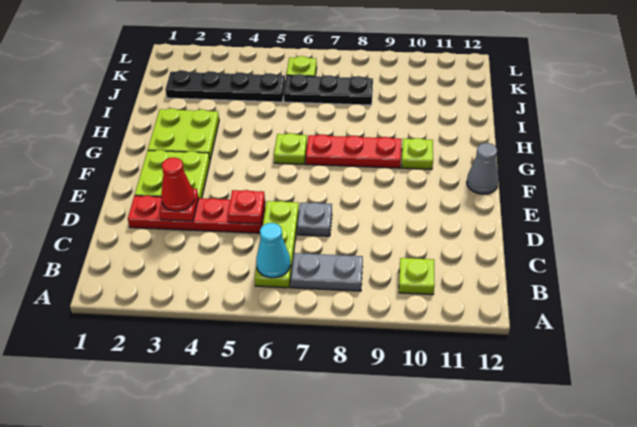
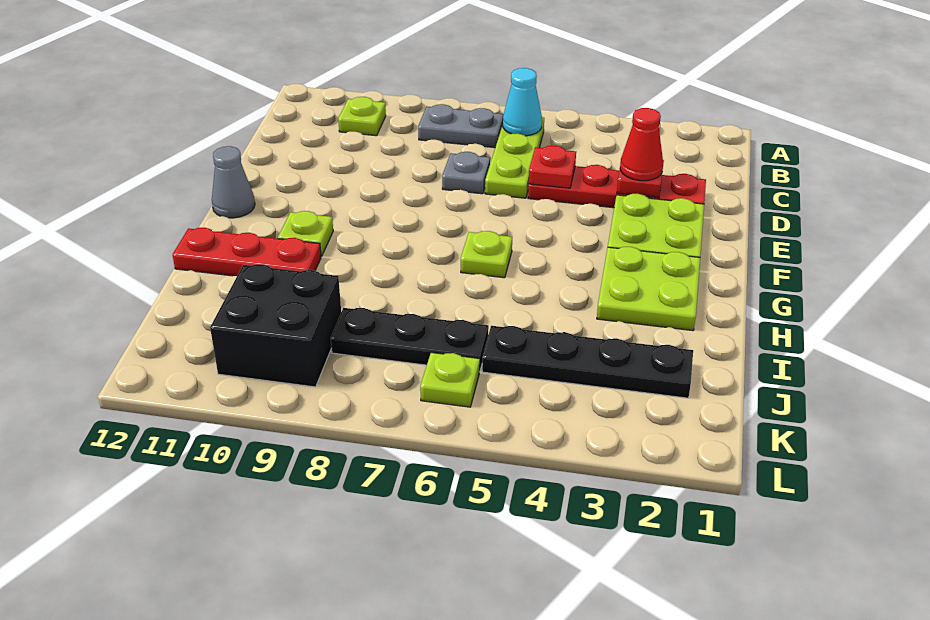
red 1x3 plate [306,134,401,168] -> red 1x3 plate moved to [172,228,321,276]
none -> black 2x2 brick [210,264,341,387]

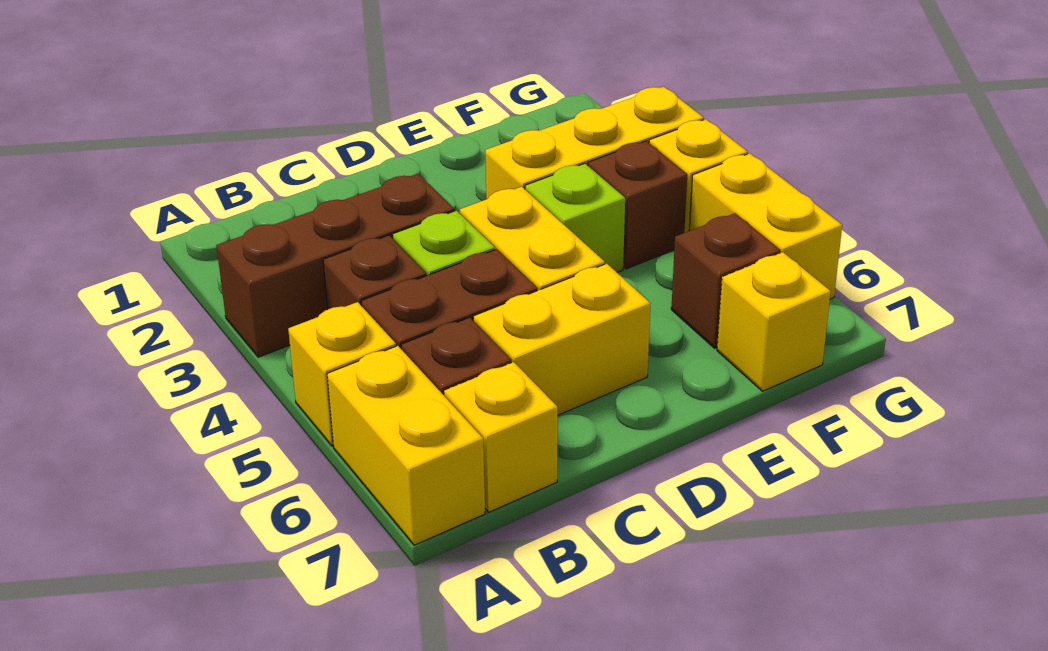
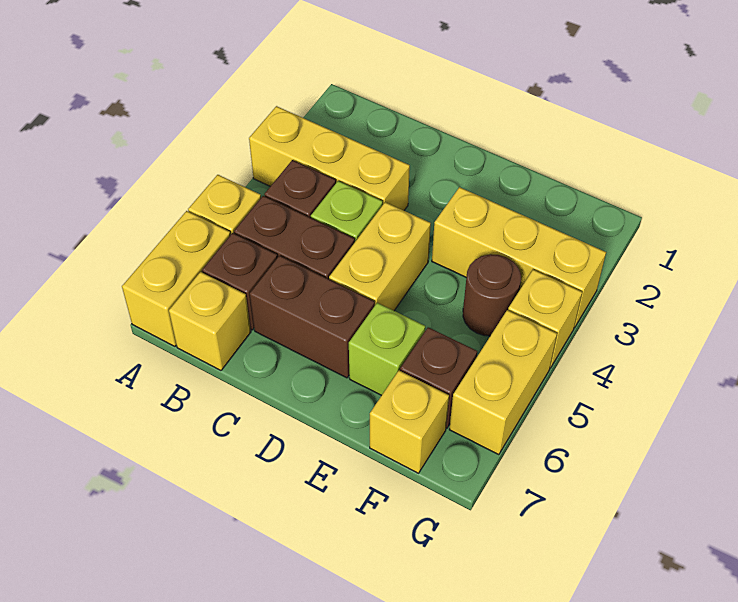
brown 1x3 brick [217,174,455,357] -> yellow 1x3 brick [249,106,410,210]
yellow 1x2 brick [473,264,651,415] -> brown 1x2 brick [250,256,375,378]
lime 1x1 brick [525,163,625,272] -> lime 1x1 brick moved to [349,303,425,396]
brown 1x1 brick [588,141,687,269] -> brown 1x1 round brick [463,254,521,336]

--

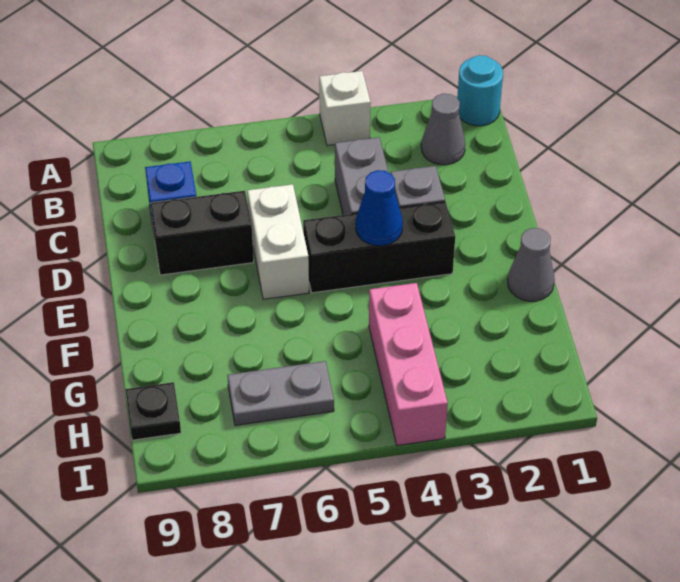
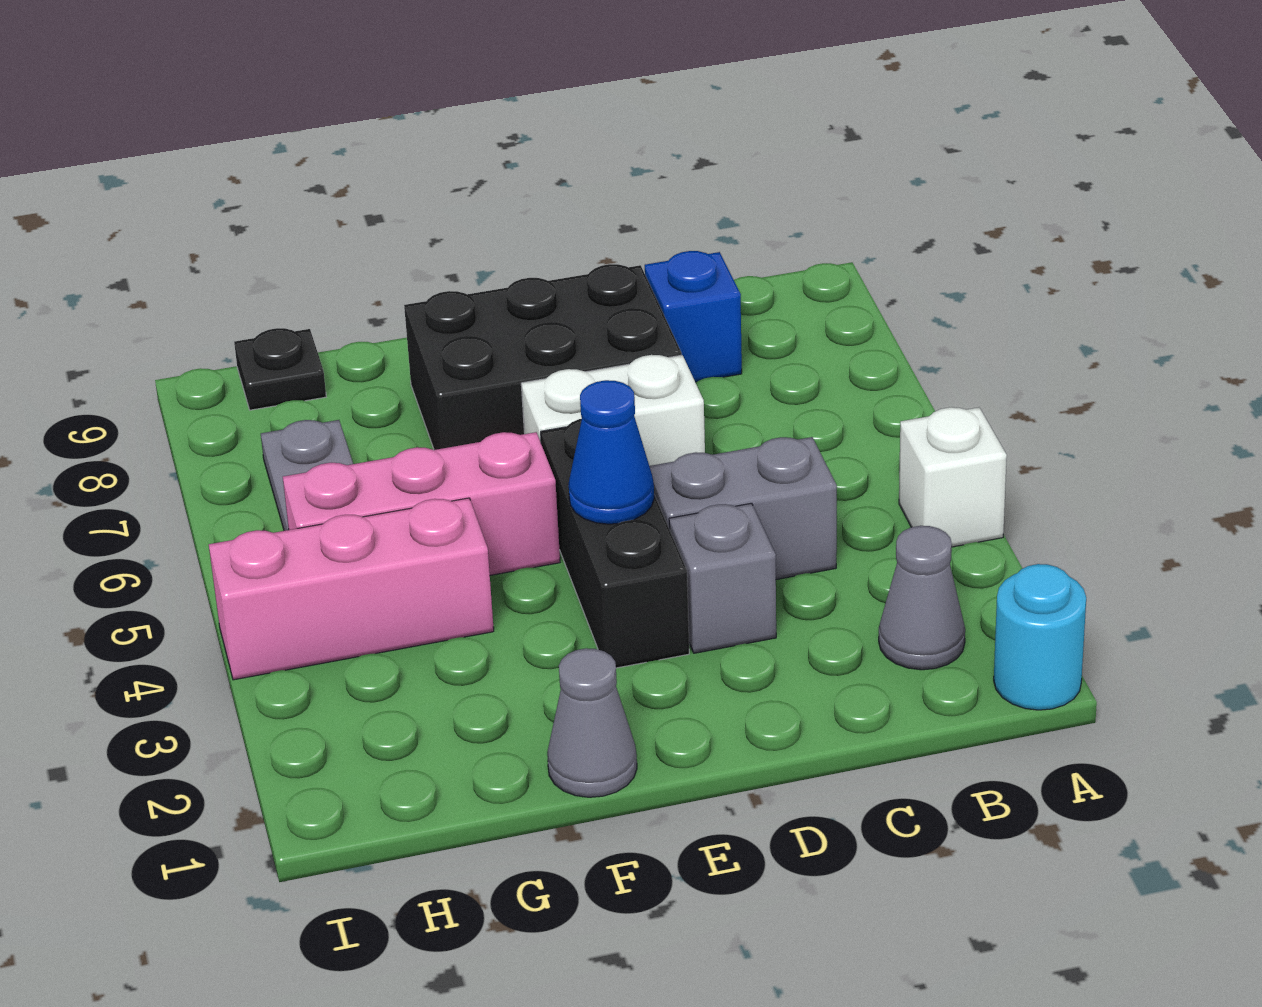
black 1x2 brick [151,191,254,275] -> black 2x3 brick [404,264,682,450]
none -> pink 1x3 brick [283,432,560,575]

Exercise goal:
Within the entries above, the lines from the one containing "red 1x3 plate [306,134,401,168]" through the one containing "brown 1x1 brick" are to be transcribed exactly, ends included, pictures excluded.

Response area:
red 1x3 plate [306,134,401,168] -> red 1x3 plate moved to [172,228,321,276]
none -> black 2x2 brick [210,264,341,387]

brown 1x3 brick [217,174,455,357] -> yellow 1x3 brick [249,106,410,210]
yellow 1x2 brick [473,264,651,415] -> brown 1x2 brick [250,256,375,378]
lime 1x1 brick [525,163,625,272] -> lime 1x1 brick moved to [349,303,425,396]
brown 1x1 brick [588,141,687,269] -> brown 1x1 round brick [463,254,521,336]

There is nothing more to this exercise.